* **DATA RECORDS**

┌──

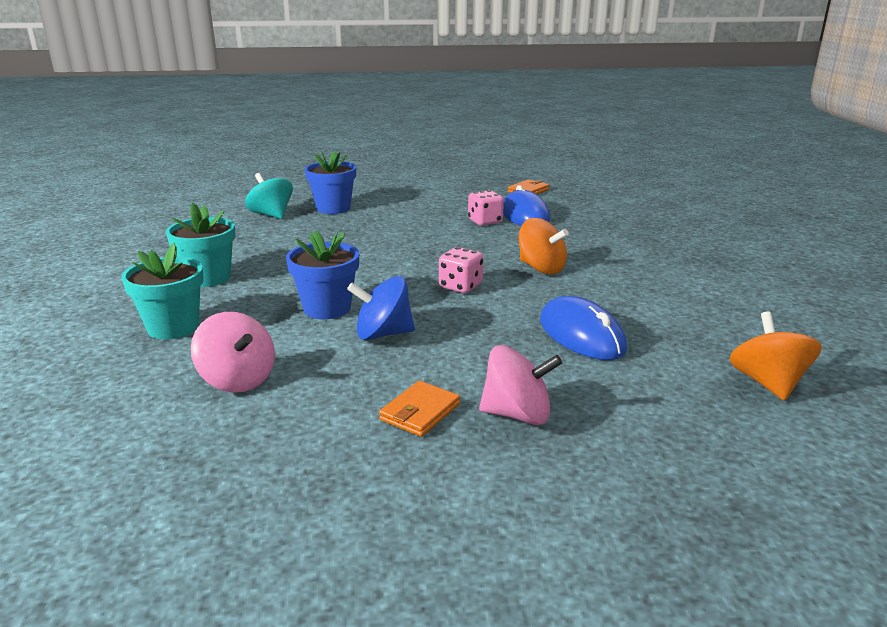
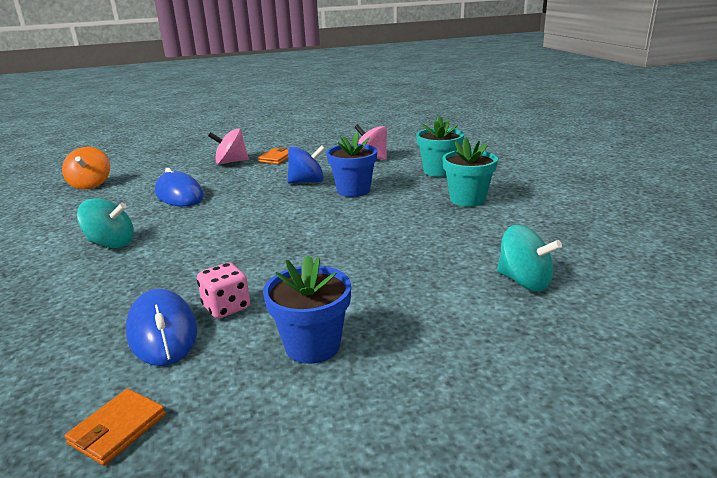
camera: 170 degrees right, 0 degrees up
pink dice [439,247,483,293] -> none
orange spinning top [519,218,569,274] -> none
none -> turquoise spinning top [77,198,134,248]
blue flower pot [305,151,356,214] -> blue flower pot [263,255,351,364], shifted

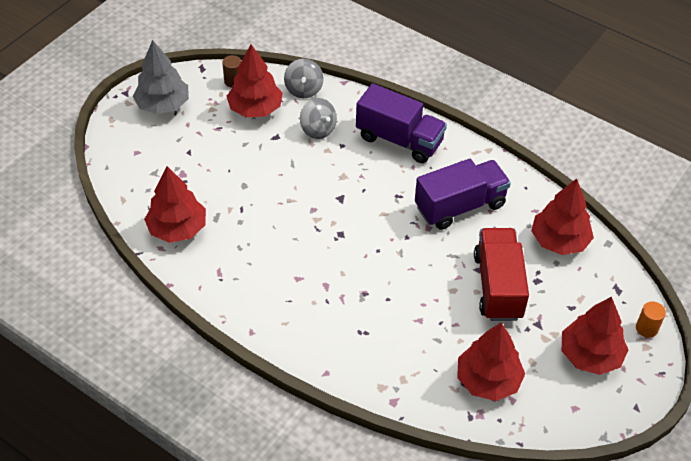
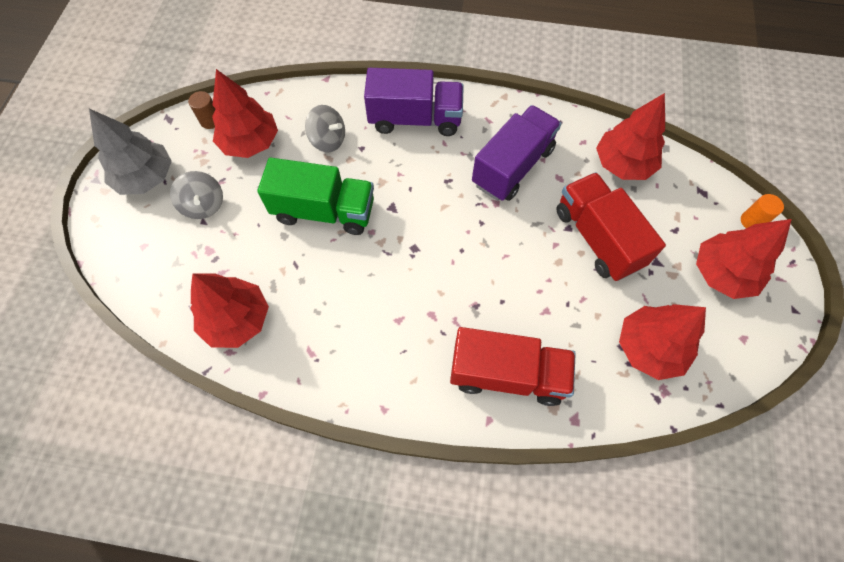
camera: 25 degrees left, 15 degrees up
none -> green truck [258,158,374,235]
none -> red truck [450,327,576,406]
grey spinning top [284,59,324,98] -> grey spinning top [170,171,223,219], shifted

└──

The records above need to be reproduced exactly, with all images omitted.

camera: 170 degrees right, 0 degrees up
pink dice [439,247,483,293] -> none
orange spinning top [519,218,569,274] -> none
none -> turquoise spinning top [77,198,134,248]
blue flower pot [305,151,356,214] -> blue flower pot [263,255,351,364], shifted

camera: 25 degrees left, 15 degrees up
none -> green truck [258,158,374,235]
none -> red truck [450,327,576,406]
grey spinning top [284,59,324,98] -> grey spinning top [170,171,223,219], shifted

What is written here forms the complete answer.